● **INPUT DATA**
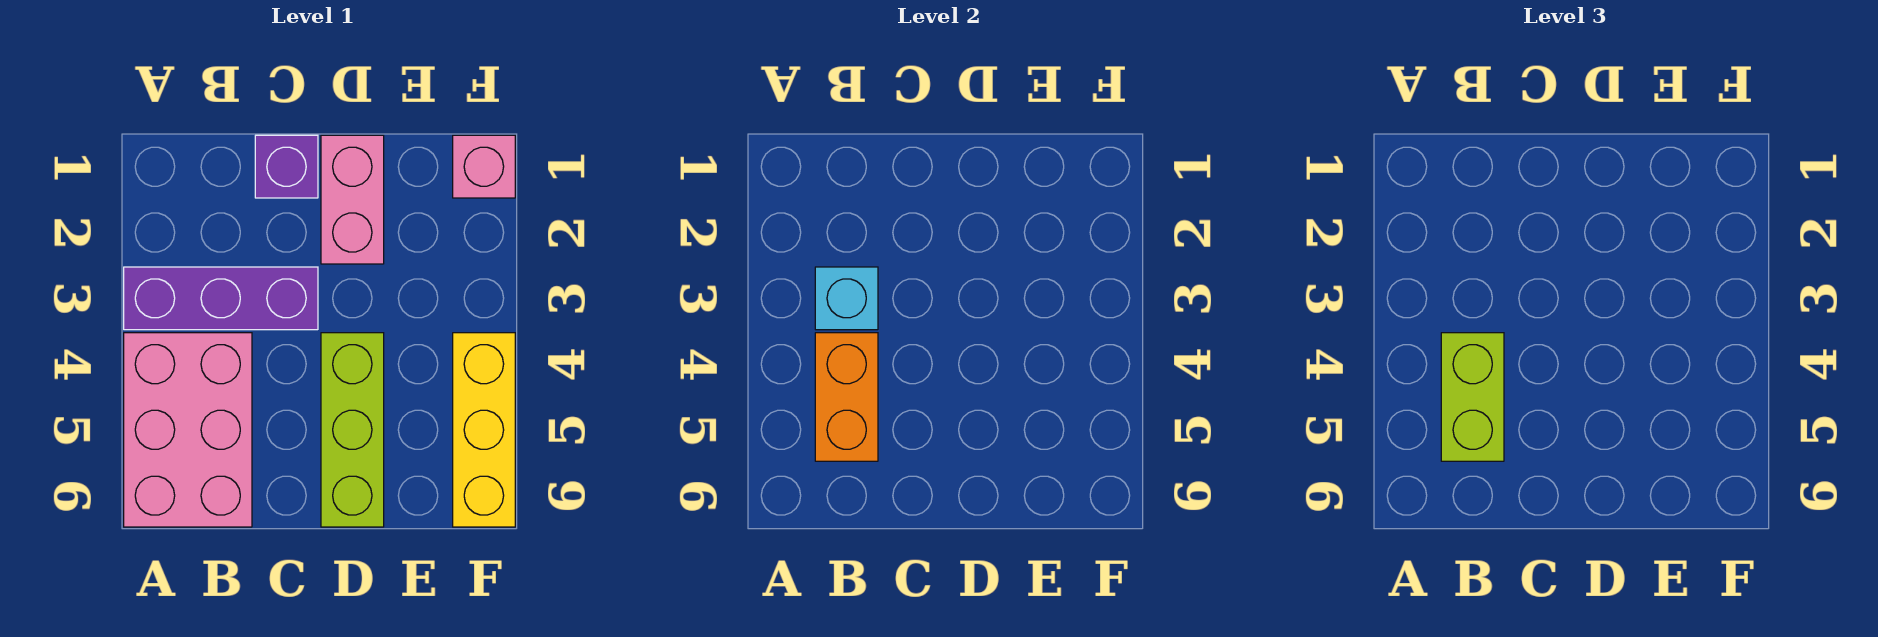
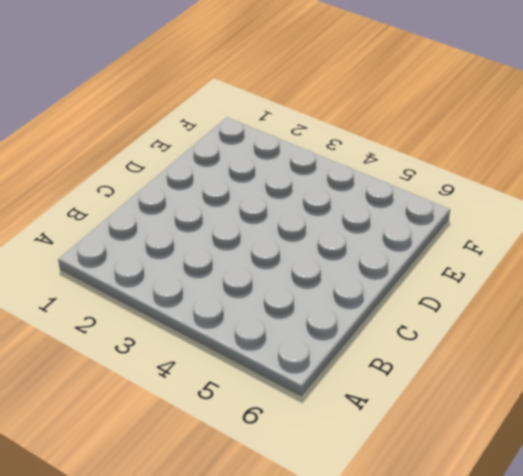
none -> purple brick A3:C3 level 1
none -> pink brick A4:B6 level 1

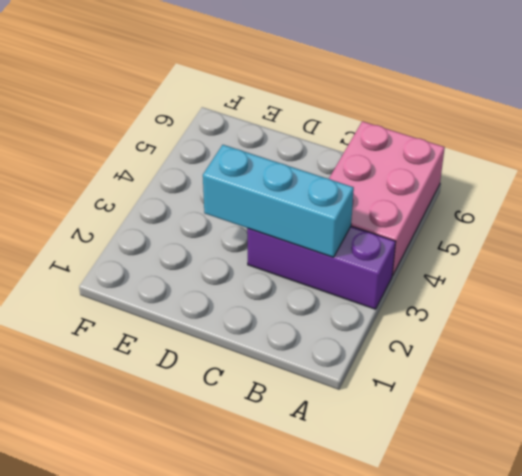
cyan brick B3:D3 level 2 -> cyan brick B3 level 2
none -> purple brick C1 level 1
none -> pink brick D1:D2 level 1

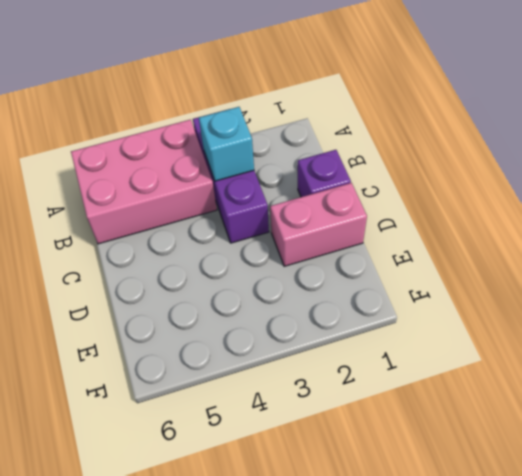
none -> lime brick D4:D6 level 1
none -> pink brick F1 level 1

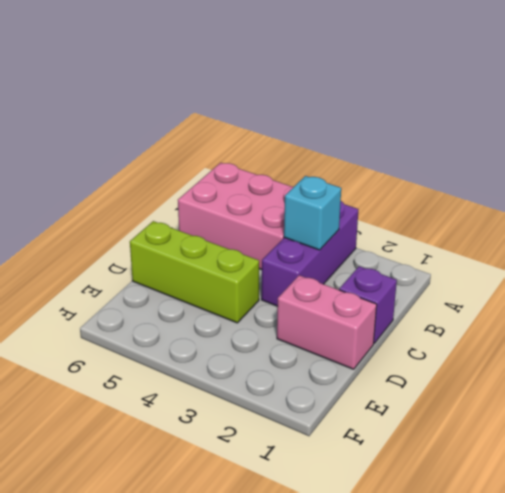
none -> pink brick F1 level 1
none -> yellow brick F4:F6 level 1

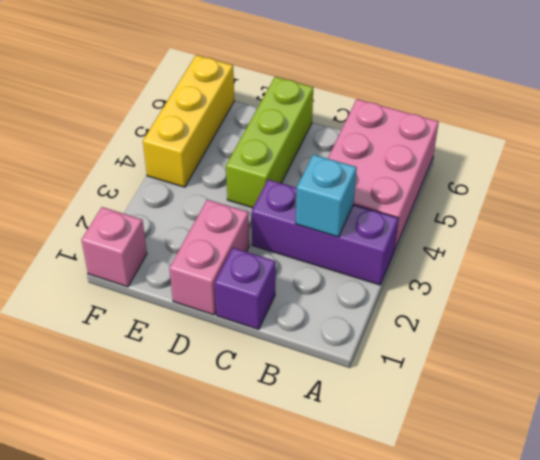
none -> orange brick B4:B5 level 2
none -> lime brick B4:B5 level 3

● **BRIEF**
Excluding pictures, copy exactly the lines from the line containing "none -> lime brick D4:D6 level 1" through the last line of the data, inclusive.

● **SOLUTION TO THE PROBLEM**
none -> lime brick D4:D6 level 1
none -> pink brick F1 level 1

none -> pink brick F1 level 1
none -> yellow brick F4:F6 level 1

none -> orange brick B4:B5 level 2
none -> lime brick B4:B5 level 3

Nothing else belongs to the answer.